**Activity:**
Using the data below, repeat all of it precisely.

**Data supplied:**
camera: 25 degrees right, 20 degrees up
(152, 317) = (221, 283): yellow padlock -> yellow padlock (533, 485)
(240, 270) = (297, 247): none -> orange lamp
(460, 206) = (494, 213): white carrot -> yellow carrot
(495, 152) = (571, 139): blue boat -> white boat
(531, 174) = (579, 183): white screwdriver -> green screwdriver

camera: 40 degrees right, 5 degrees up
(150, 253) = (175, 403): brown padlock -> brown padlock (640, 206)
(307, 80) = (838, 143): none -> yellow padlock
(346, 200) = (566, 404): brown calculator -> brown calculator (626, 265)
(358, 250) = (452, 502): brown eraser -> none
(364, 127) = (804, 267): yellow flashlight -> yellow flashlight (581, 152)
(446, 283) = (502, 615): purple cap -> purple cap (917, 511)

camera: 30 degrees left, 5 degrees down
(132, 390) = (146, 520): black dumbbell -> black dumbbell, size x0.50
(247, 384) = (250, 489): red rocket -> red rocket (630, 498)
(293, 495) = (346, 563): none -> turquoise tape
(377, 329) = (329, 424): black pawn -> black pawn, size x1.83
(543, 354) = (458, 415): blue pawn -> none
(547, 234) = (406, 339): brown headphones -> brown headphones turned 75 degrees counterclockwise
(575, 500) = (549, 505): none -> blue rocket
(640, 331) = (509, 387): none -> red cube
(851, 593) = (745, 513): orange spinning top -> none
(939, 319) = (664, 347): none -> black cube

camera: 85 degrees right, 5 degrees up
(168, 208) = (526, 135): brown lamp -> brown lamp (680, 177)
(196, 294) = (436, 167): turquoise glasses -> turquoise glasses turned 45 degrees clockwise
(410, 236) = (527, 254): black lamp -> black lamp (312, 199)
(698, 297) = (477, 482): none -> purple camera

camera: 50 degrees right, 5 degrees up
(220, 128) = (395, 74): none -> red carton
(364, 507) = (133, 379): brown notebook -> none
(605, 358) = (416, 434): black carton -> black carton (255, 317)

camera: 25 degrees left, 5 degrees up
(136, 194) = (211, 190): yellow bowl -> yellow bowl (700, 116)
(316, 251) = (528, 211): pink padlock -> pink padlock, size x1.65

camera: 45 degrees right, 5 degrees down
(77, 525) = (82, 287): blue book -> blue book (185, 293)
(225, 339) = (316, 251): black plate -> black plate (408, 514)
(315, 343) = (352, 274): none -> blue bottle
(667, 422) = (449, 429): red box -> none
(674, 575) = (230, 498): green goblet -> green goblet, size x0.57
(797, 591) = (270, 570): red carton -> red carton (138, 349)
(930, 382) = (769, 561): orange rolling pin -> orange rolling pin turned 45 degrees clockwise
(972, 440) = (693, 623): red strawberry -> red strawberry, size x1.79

**Response area:**
camera: 25 degrees right, 20 degrees up
(152, 317) = (221, 283): yellow padlock -> yellow padlock (533, 485)
(240, 270) = (297, 247): none -> orange lamp
(460, 206) = (494, 213): white carrot -> yellow carrot
(495, 152) = (571, 139): blue boat -> white boat
(531, 174) = (579, 183): white screwdriver -> green screwdriver

camera: 40 degrees right, 5 degrees up
(150, 253) = (175, 403): brown padlock -> brown padlock (640, 206)
(307, 80) = (838, 143): none -> yellow padlock
(346, 200) = (566, 404): brown calculator -> brown calculator (626, 265)
(358, 250) = (452, 502): brown eraser -> none
(364, 127) = (804, 267): yellow flashlight -> yellow flashlight (581, 152)
(446, 283) = (502, 615): purple cap -> purple cap (917, 511)

camera: 30 degrees left, 5 degrees down
(132, 390) = (146, 520): black dumbbell -> black dumbbell, size x0.50
(247, 384) = (250, 489): red rocket -> red rocket (630, 498)
(293, 495) = (346, 563): none -> turquoise tape
(377, 329) = (329, 424): black pawn -> black pawn, size x1.83
(543, 354) = (458, 415): blue pawn -> none
(547, 234) = (406, 339): brown headphones -> brown headphones turned 75 degrees counterclockwise
(575, 500) = (549, 505): none -> blue rocket
(640, 331) = (509, 387): none -> red cube
(851, 593) = (745, 513): orange spinning top -> none
(939, 319) = (664, 347): none -> black cube

camera: 85 degrees right, 5 degrees up
(168, 208) = (526, 135): brown lamp -> brown lamp (680, 177)
(196, 294) = (436, 167): turquoise glasses -> turquoise glasses turned 45 degrees clockwise
(410, 236) = (527, 254): black lamp -> black lamp (312, 199)
(698, 297) = (477, 482): none -> purple camera

camera: 50 degrees right, 5 degrees up
(220, 128) = (395, 74): none -> red carton
(364, 507) = (133, 379): brown notebook -> none
(605, 358) = (416, 434): black carton -> black carton (255, 317)

camera: 25 degrees left, 5 degrees up
(136, 194) = (211, 190): yellow bowl -> yellow bowl (700, 116)
(316, 251) = (528, 211): pink padlock -> pink padlock, size x1.65

camera: 45 degrees right, 5 degrees down
(77, 525) = (82, 287): blue book -> blue book (185, 293)
(225, 339) = (316, 251): black plate -> black plate (408, 514)
(315, 343) = (352, 274): none -> blue bottle
(667, 422) = (449, 429): red box -> none
(674, 575) = (230, 498): green goblet -> green goblet, size x0.57
(797, 591) = (270, 570): red carton -> red carton (138, 349)
(930, 382) = (769, 561): orange rolling pin -> orange rolling pin turned 45 degrees clockwise
(972, 440) = (693, 623): red strawberry -> red strawberry, size x1.79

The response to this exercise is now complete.